Records shown:

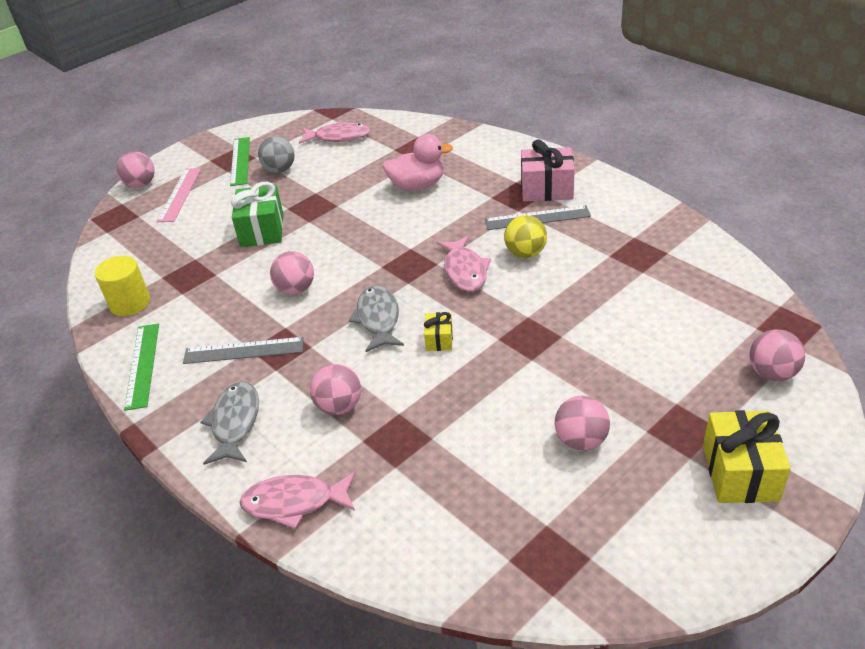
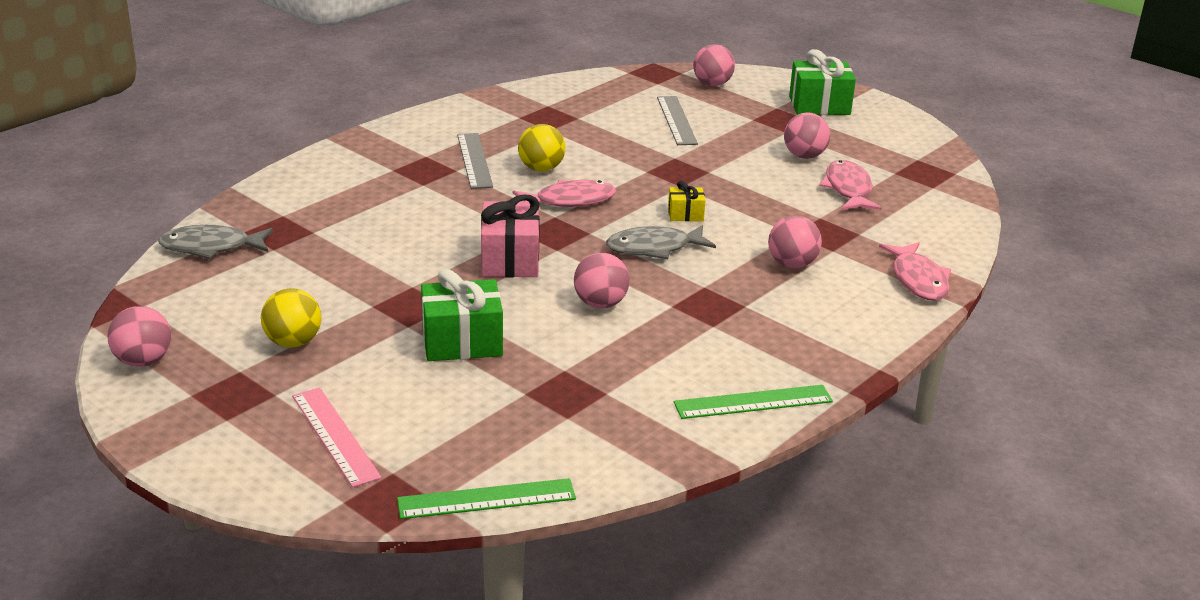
camera: 100 degrees left, 10 degrees down
(130, 303) = (628, 437): yellow cylinder -> none
(141, 185) = (285, 489): pink ball -> pink ball (143, 361)
(180, 194) = (335, 436): pink ruler -> pink ruler turned 60 degrees clockwise
(235, 422) = (830, 323): grey fish -> grey fish (211, 247)
(240, 161) = (245, 384): green ruler -> green ruler (486, 499)
(243, 351) = (717, 330): grey ruler -> grey ruler (676, 120)
(279, 170) = (293, 342): grey ball -> yellow ball
(339, 137) = (210, 296): pink fish -> pink fish (848, 189)
(417, 186) = (381, 230): pink duck -> none
(546, 189) = (416, 153): pink gift -> pink gift (510, 260)
(740, 472) = (819, 105): yellow gift -> green gift

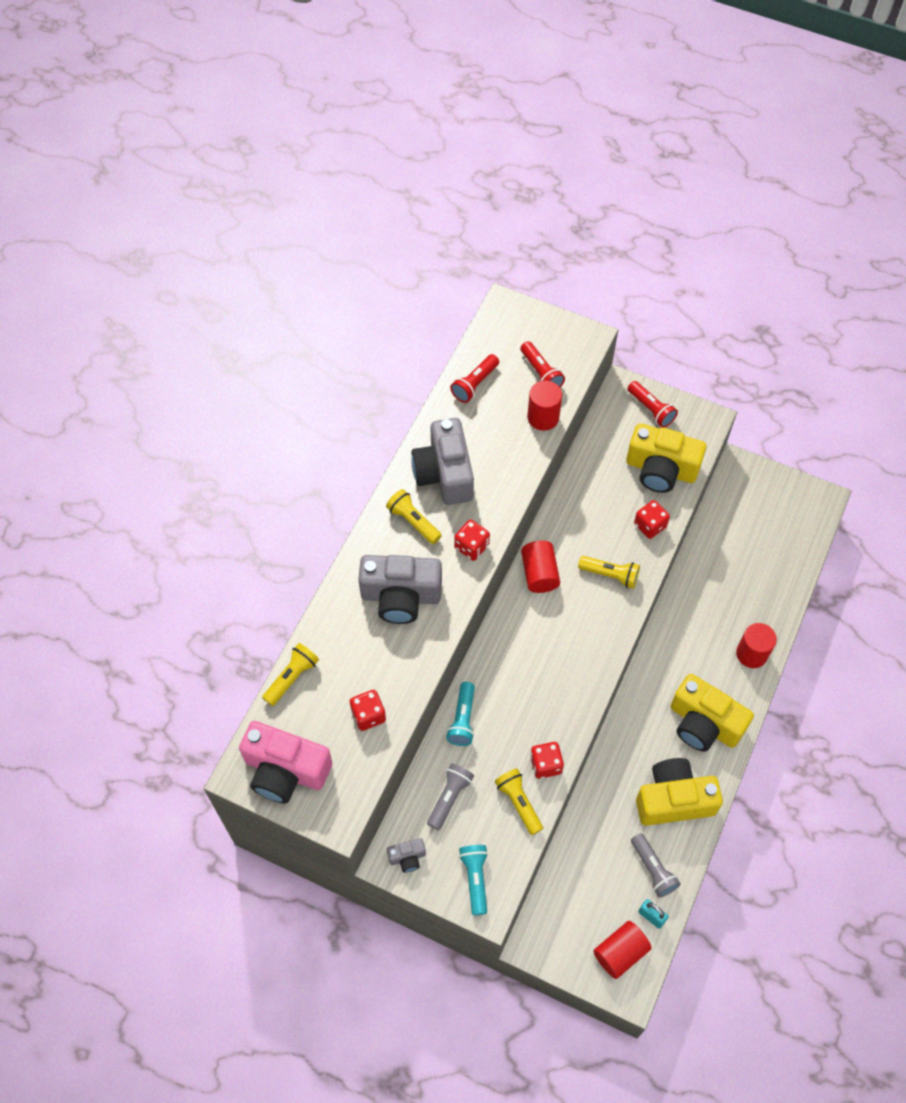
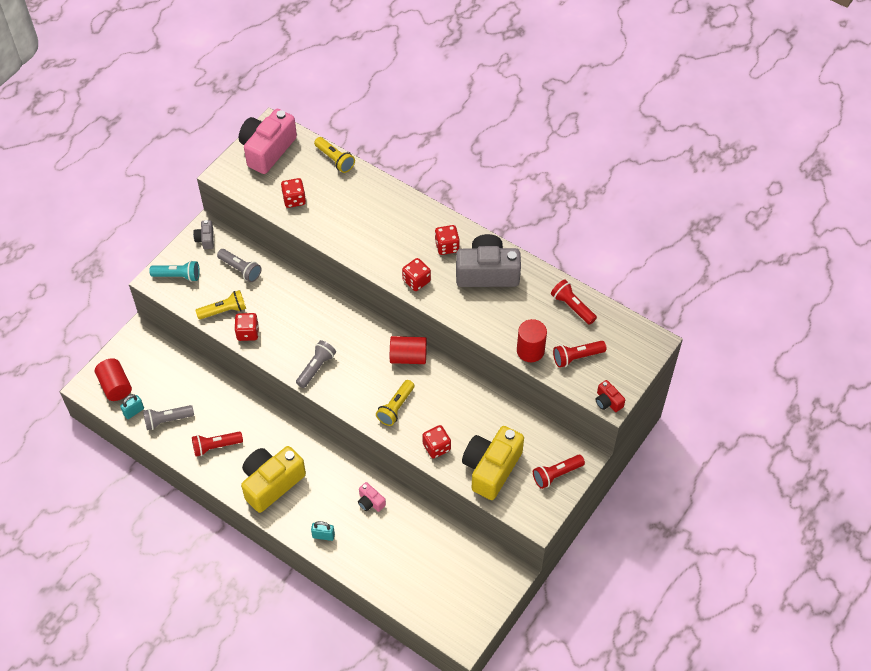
camera: 100 degrees right, 5 degrees down
(401, 596) = (383, 230): grey camera -> none
(413, 521) = (447, 246): yellow flashlight -> red dice
(462, 719) = (297, 286): turquoise flashlight -> none
(578, 672) = (316, 368): none -> grey flashlight
(590, 340) = (608, 401): none -> red camera
(673, 799) = (216, 446): yellow camera -> red flashlight
(697, 613) = (370, 502): none -> pink camera
(751, 654) = (323, 535): red cylinder -> turquoise padlock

What to work on:
Exactly as given, set down each line of the material, but include no pictures.

Task response:
camera: 100 degrees left, 10 degrees down
(130, 303) = (628, 437): yellow cylinder -> none
(141, 185) = (285, 489): pink ball -> pink ball (143, 361)
(180, 194) = (335, 436): pink ruler -> pink ruler turned 60 degrees clockwise
(235, 422) = (830, 323): grey fish -> grey fish (211, 247)
(240, 161) = (245, 384): green ruler -> green ruler (486, 499)
(243, 351) = (717, 330): grey ruler -> grey ruler (676, 120)
(279, 170) = (293, 342): grey ball -> yellow ball
(339, 137) = (210, 296): pink fish -> pink fish (848, 189)
(417, 186) = (381, 230): pink duck -> none
(546, 189) = (416, 153): pink gift -> pink gift (510, 260)
(740, 472) = (819, 105): yellow gift -> green gift

camera: 100 degrees right, 5 degrees down
(401, 596) = (383, 230): grey camera -> none
(413, 521) = (447, 246): yellow flashlight -> red dice
(462, 719) = (297, 286): turquoise flashlight -> none
(578, 672) = (316, 368): none -> grey flashlight
(590, 340) = (608, 401): none -> red camera
(673, 799) = (216, 446): yellow camera -> red flashlight
(697, 613) = (370, 502): none -> pink camera
(751, 654) = (323, 535): red cylinder -> turquoise padlock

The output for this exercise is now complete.